## To do
Copy out each line below that has the word "plate" in it.

[[ Dataset entries, beginning ]]

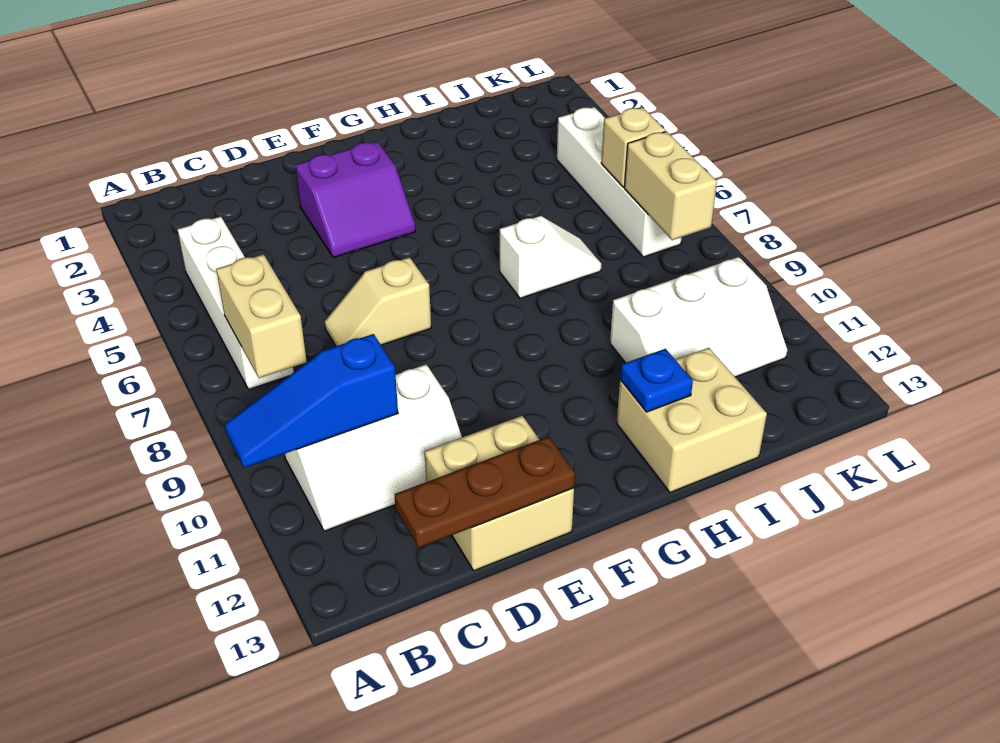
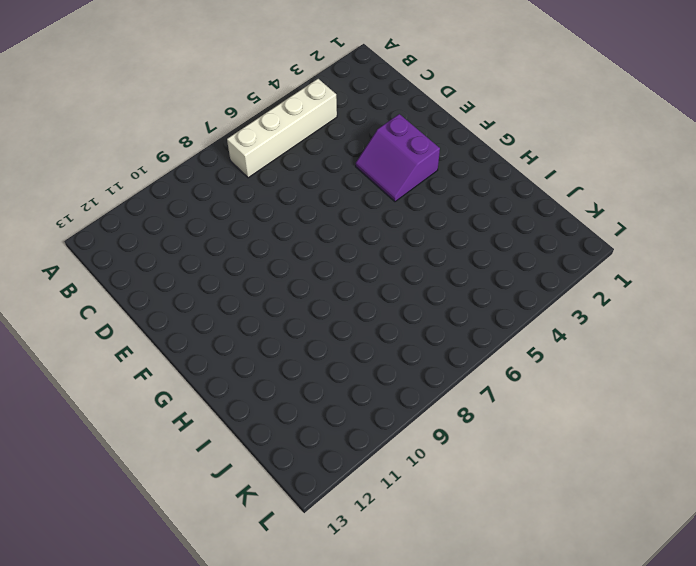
none -> white slope B10:D11 level 1 top 10
none -> tan slope D7:E7 level 1 top E
none -> tan brick D12:E13 level 1

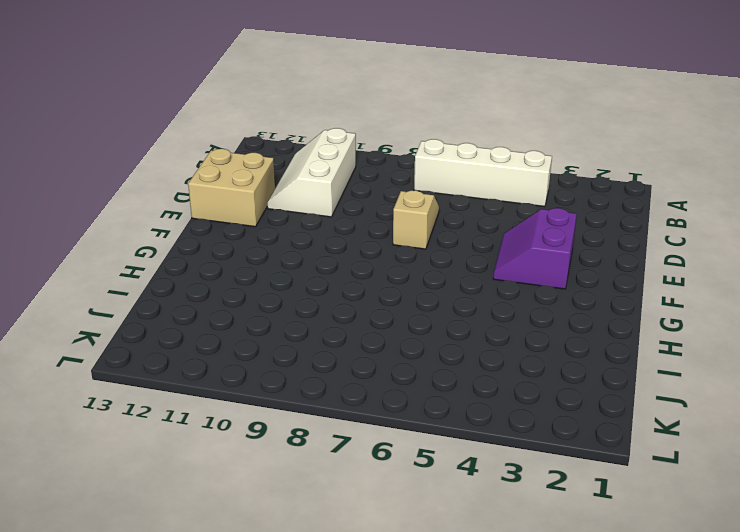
none -> white slope H7:I7 level 1 top H
none -> tan brick H12:I13 level 1
none -> white slope I10:K11 level 1 top 10

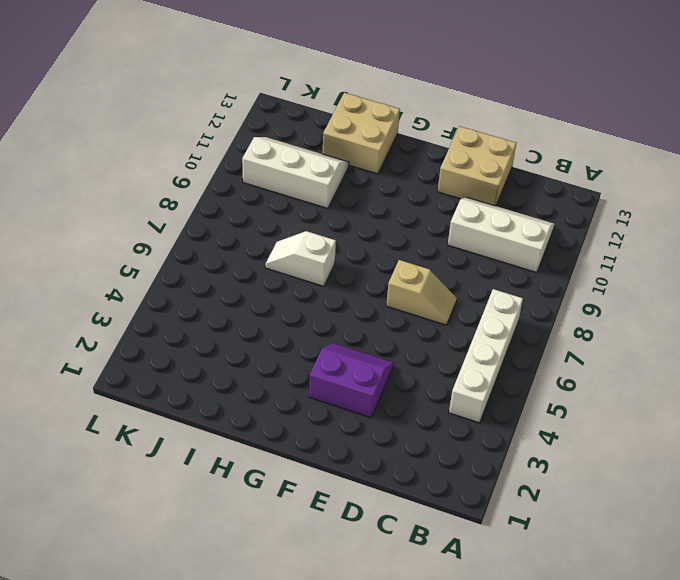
none -> white brick K4:K7 level 1
none -> blue slope A10:C10 level 2 top C
none -> tan brick B7:B8 level 2

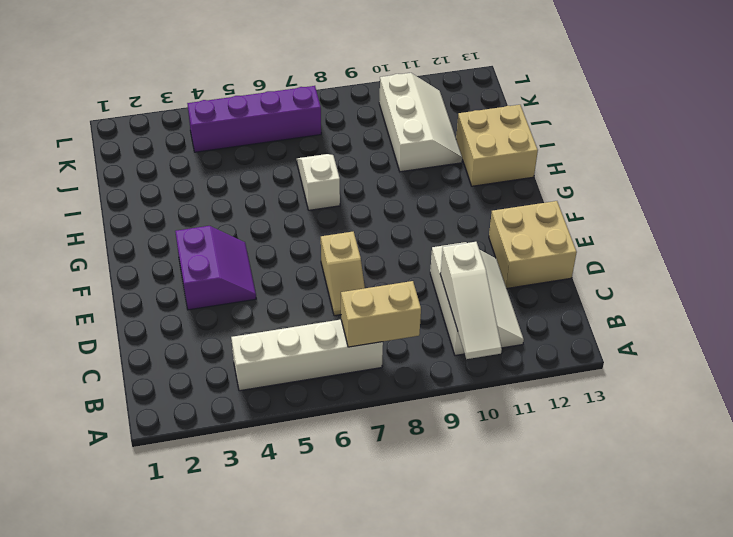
white slope A10:C10 level 2 top C -> blue slope A10:C10 level 2 top C
purple brick K4:K7 level 1 -> white brick K4:K7 level 1
none -> brown plate C13:E13 level 2
none -> blue plate H12 level 2
none -> tan brick K6 level 2

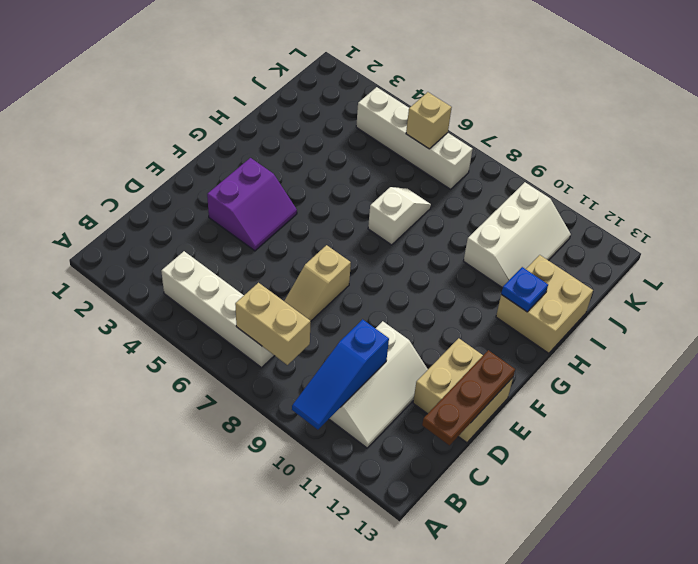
none -> tan brick K7:K8 level 2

[[ Dataset entries, end ]]

## Response to this task
none -> brown plate C13:E13 level 2
none -> blue plate H12 level 2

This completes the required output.